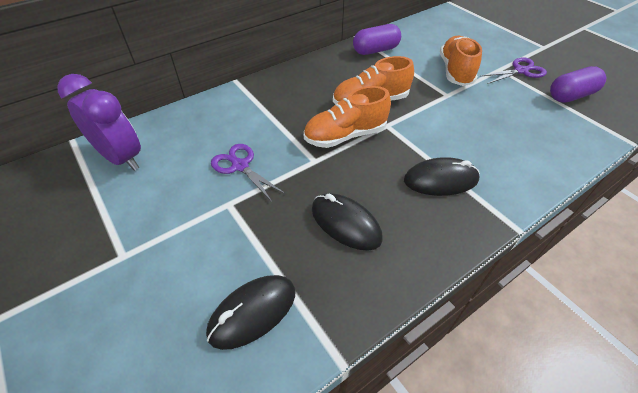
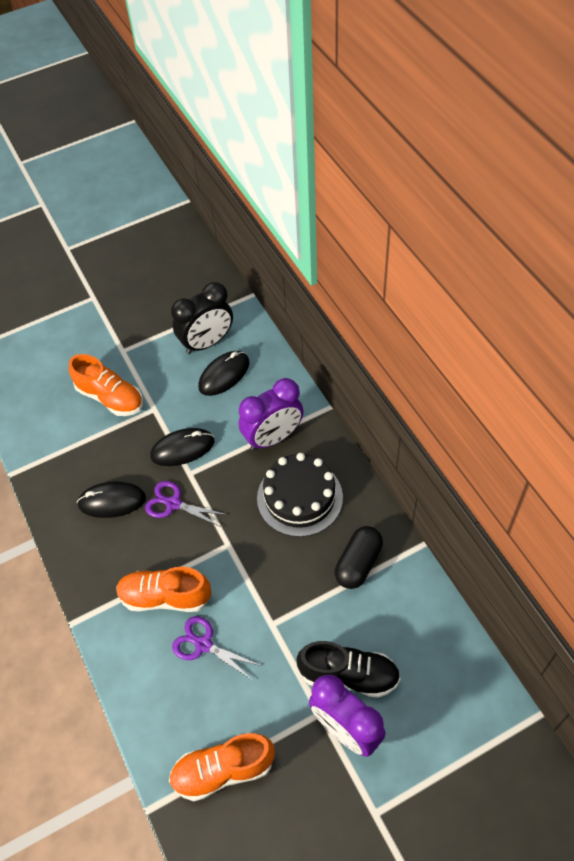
black cake: 0 -> 1
black capsule: 0 -> 1
black clock: 0 -> 1
black shoe: 0 -> 1
purple capsule: 2 -> 0
purple clock: 1 -> 2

→ **Problem to work on**:
Extract exactly the lines between the line containing "black capsule: 0 -> 1" and the end of the data, including both.

→ **Output**:
black capsule: 0 -> 1
black clock: 0 -> 1
black shoe: 0 -> 1
purple capsule: 2 -> 0
purple clock: 1 -> 2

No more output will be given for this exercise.